+++ DATASET EXCERPTS +++

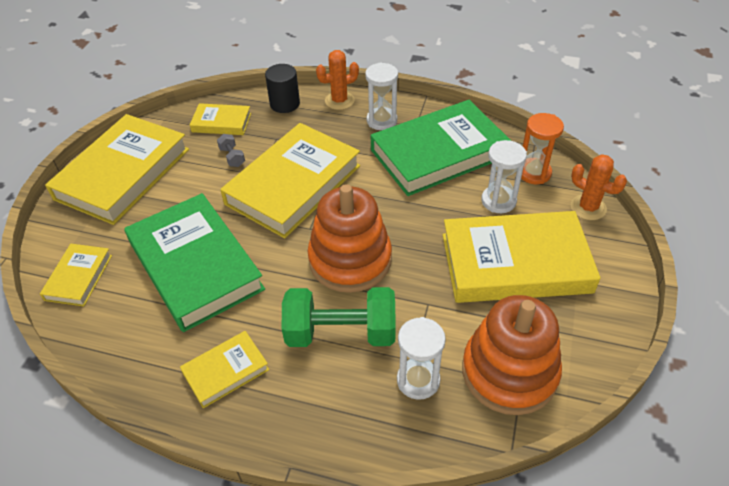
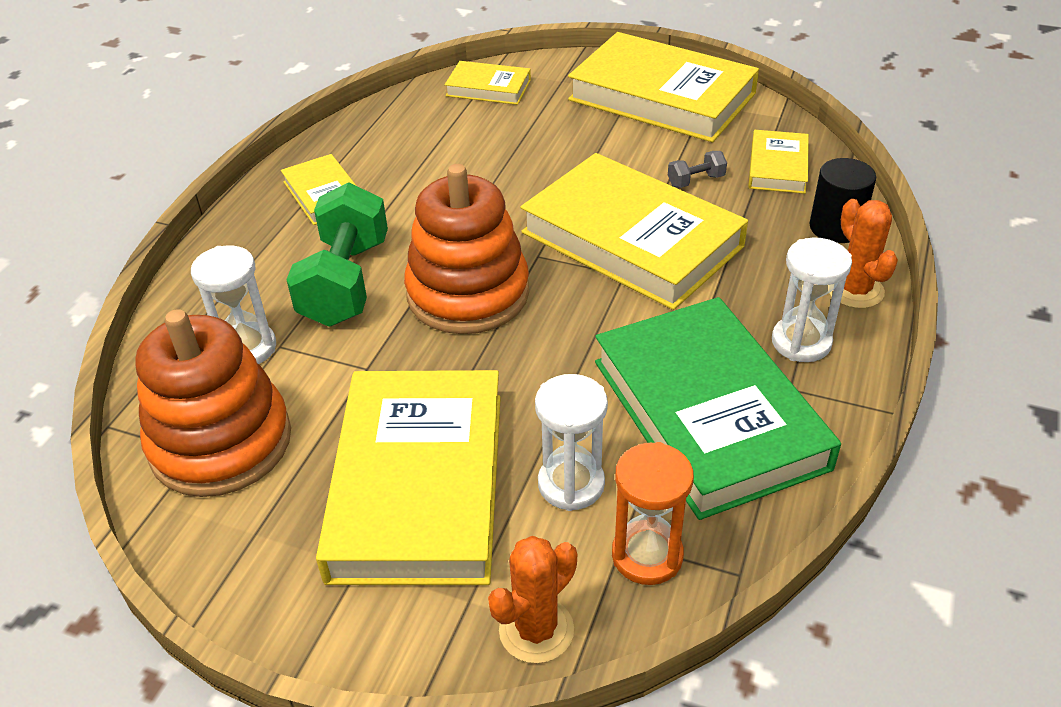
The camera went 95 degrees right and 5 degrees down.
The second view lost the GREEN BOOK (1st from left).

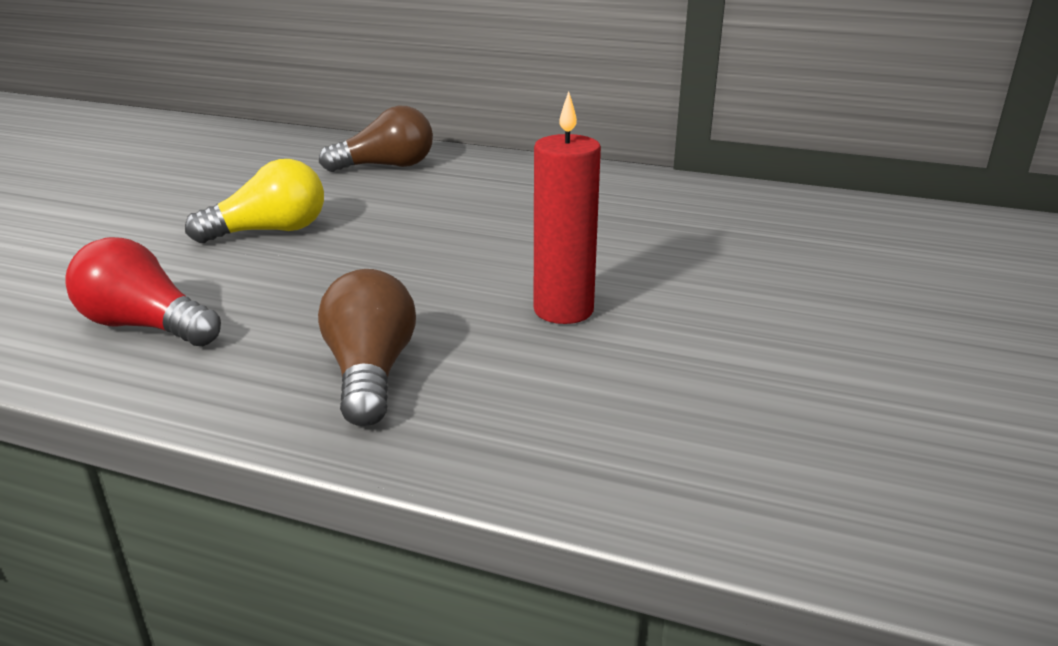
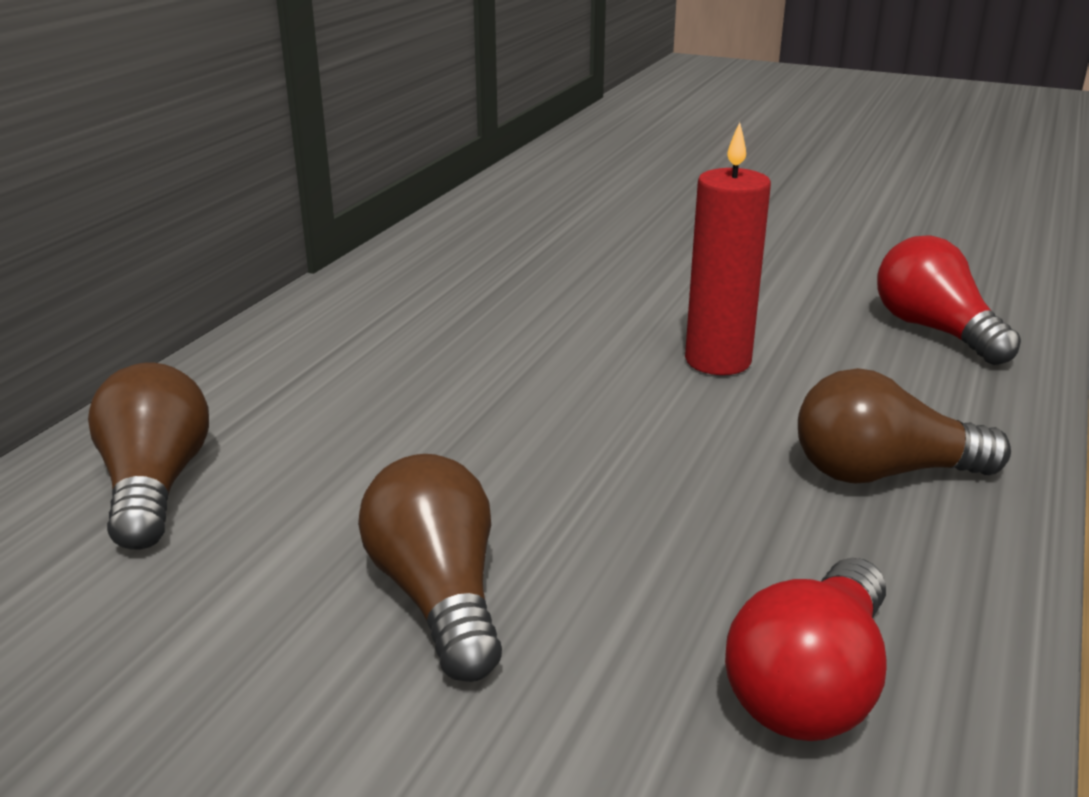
The camera went 85 degrees left and 0 degrees up.
What was the YELLOW LIGHT BULB turned into the BROWN LIGHT BULB (2nd from left).
The second view gained the RED LIGHT BULB (2nd from left).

+++

* _WORK TO BE COMPLETED_
Each entry above needs to be restated without a single word changed; skip the images.

* _RESULT_
The camera went 95 degrees right and 5 degrees down.
The second view lost the GREEN BOOK (1st from left).

The camera went 85 degrees left and 0 degrees up.
What was the YELLOW LIGHT BULB turned into the BROWN LIGHT BULB (2nd from left).
The second view gained the RED LIGHT BULB (2nd from left).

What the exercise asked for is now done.